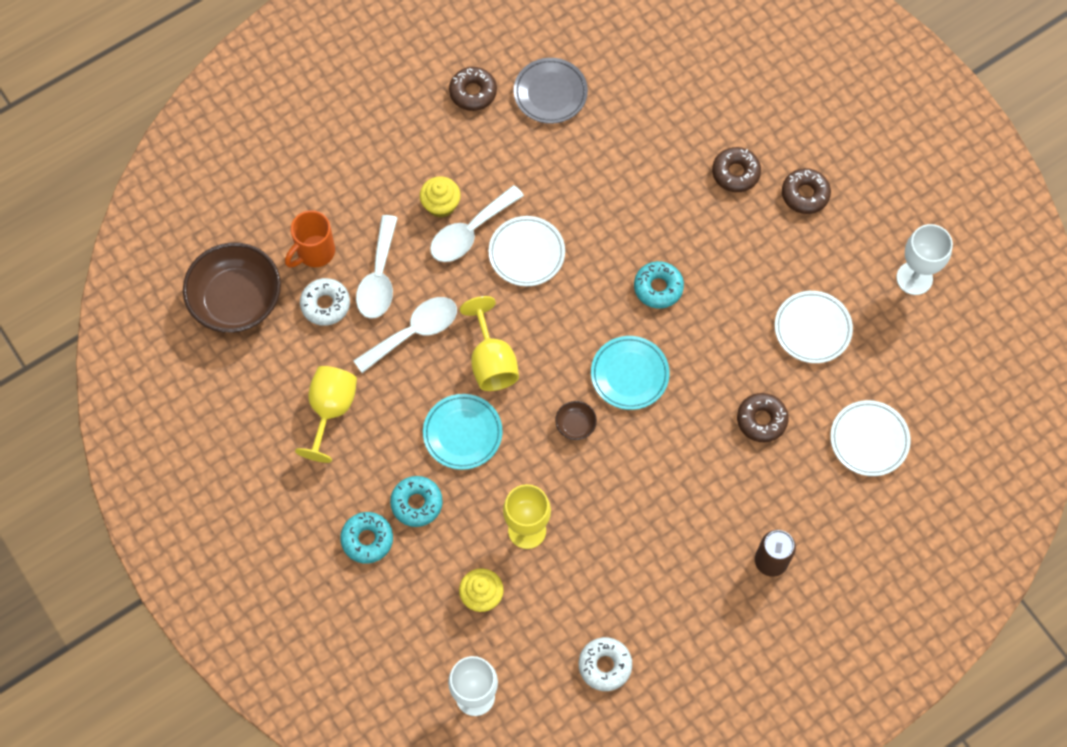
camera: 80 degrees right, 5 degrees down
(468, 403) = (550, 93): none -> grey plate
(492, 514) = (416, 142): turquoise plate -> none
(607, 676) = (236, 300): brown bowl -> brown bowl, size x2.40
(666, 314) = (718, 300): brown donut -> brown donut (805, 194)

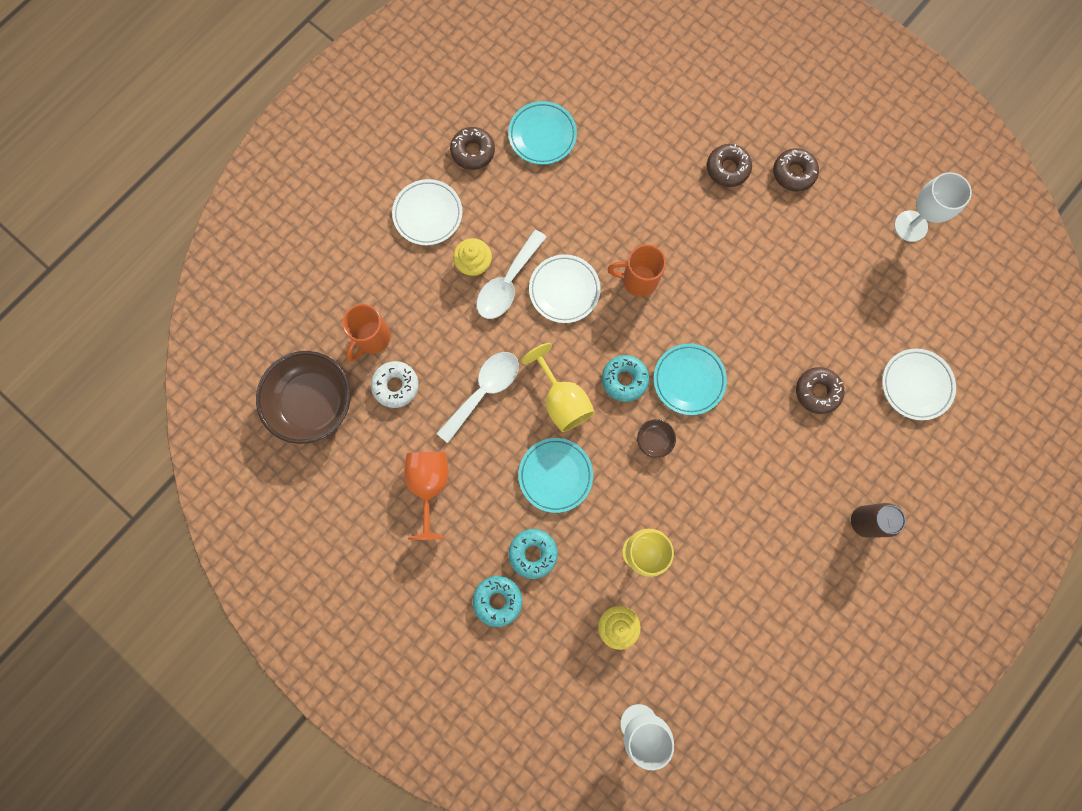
camera: 15 degrees left, 10 degrees up
(331, 410) = (429, 485): yellow goblet -> orange goblet
(379, 277) = (437, 347): white spoon -> none
(550, 93) = (542, 135): grey plate -> turquoise plate
(605, 665) = (746, 661): white donut -> none
(606, 262) = (638, 280): none -> orange mug
(658, 288) = (690, 292): turquoise donut -> turquoise donut (624, 379)
(812, 329) = (836, 295): white plate -> white plate (428, 214)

**Task details**. Leave images out of the retyped records; keep all else exact.

**Answer to this exercise**.
camera: 80 degrees right, 5 degrees down
(468, 403) = (550, 93): none -> grey plate
(492, 514) = (416, 142): turquoise plate -> none
(607, 676) = (236, 300): brown bowl -> brown bowl, size x2.40
(666, 314) = (718, 300): brown donut -> brown donut (805, 194)

camera: 15 degrees left, 10 degrees up
(331, 410) = (429, 485): yellow goblet -> orange goblet
(379, 277) = (437, 347): white spoon -> none
(550, 93) = (542, 135): grey plate -> turquoise plate
(605, 665) = (746, 661): white donut -> none
(606, 262) = (638, 280): none -> orange mug
(658, 288) = (690, 292): turquoise donut -> turquoise donut (624, 379)
(812, 329) = (836, 295): white plate -> white plate (428, 214)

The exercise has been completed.